**Assigned task**. What lines of the material below hold the string "none"? Copy them out.

**Input material**.
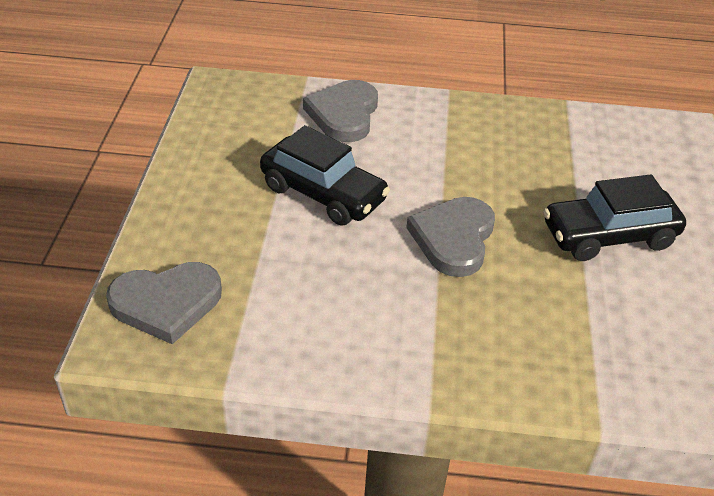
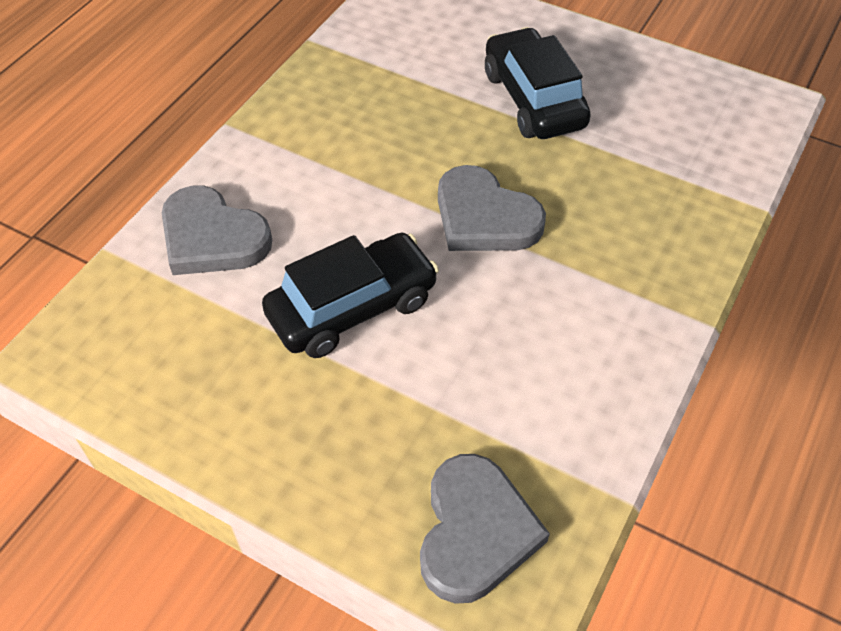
camera: 65 degrees left, 10 degrees up
black car [543,174,686,261] -> black car turned 150 degrees clockwise [485,27,591,139]

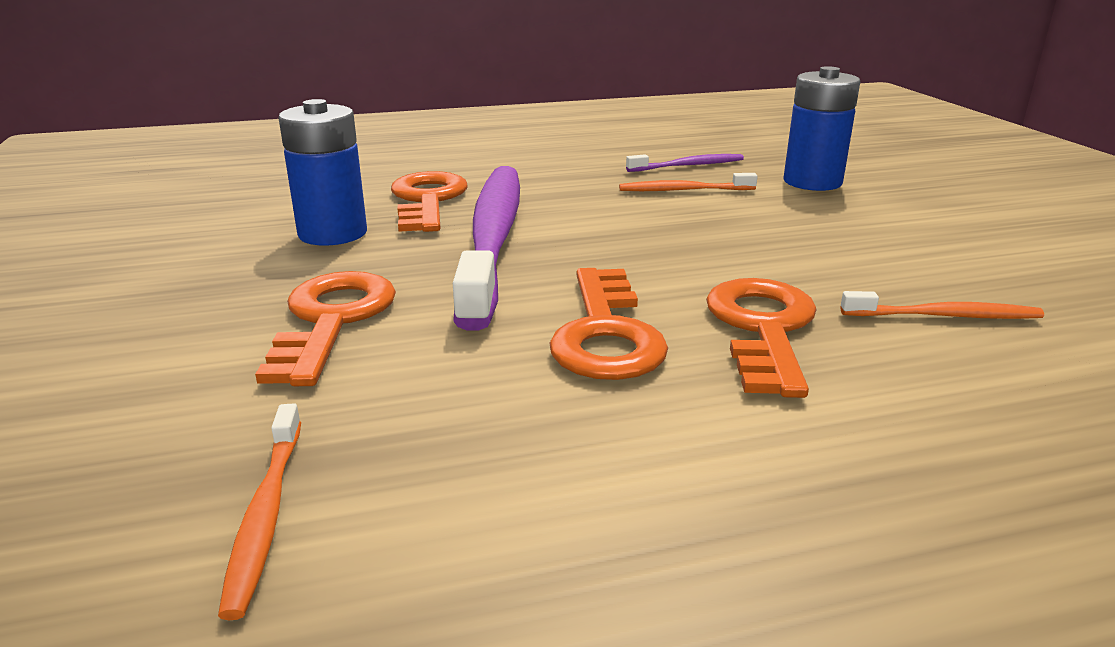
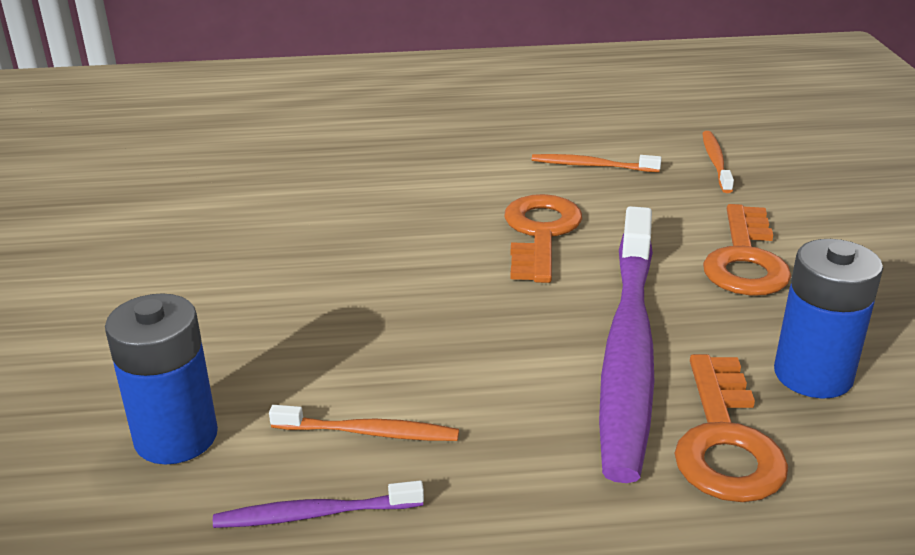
camera: 170 degrees left, 5 degrees up
orange key [706,278,817,398] -> none
orange toothbrush [841,291,1044,319] -> orange toothbrush moved to [532,154,662,172]

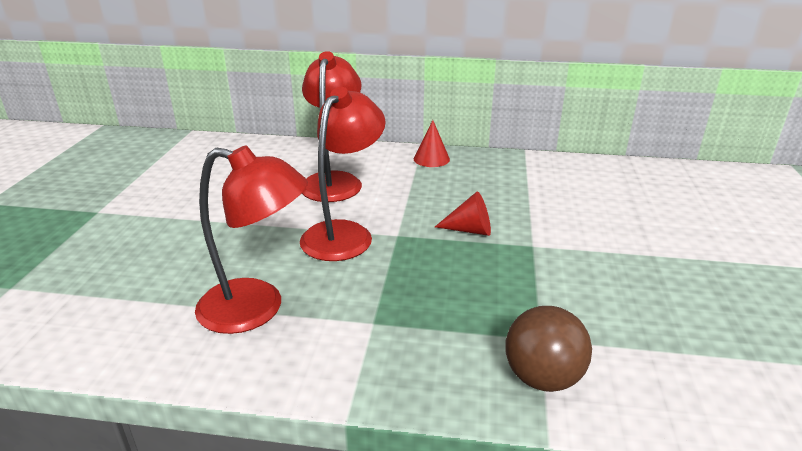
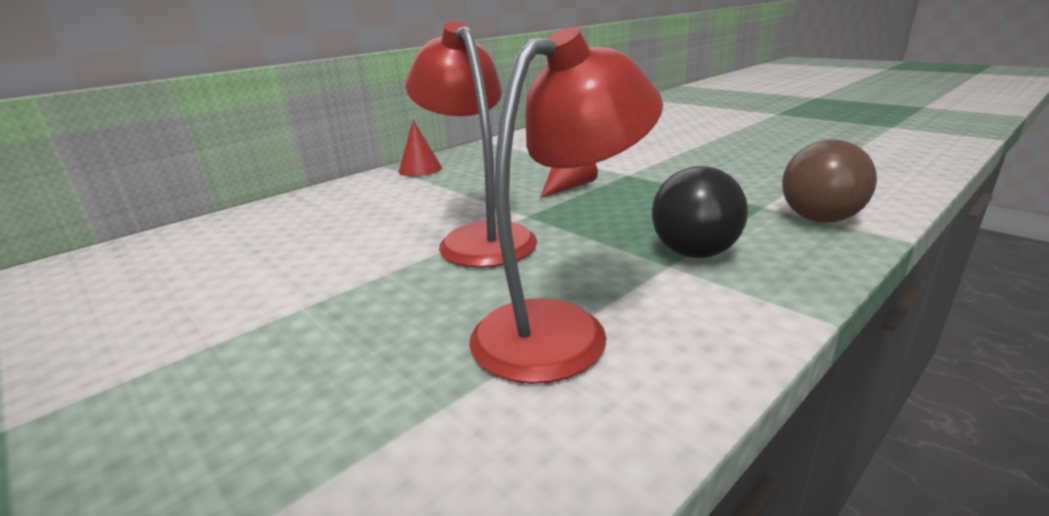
camera: 50 degrees left, 5 degrees down
red lamp [302,51,362,202] -> none
none -> black ball [652,166,748,258]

**Solution below**.
orange key [706,278,817,398] -> none
red lamp [302,51,362,202] -> none
none -> black ball [652,166,748,258]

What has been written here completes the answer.